:: What to do ::
Reproduce only the lines of the material below that start at the line containing "C207: 470uF (plus" and stop at the line containing "U205 pin in+: VMID -> +3V3". Keep both end lines.
____ Source data
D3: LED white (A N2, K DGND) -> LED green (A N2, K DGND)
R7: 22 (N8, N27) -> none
________
____ Source data
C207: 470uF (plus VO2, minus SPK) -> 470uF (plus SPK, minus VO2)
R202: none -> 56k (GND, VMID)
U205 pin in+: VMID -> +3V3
________
:: Task response ::
C207: 470uF (plus VO2, minus SPK) -> 470uF (plus SPK, minus VO2)
R202: none -> 56k (GND, VMID)
U205 pin in+: VMID -> +3V3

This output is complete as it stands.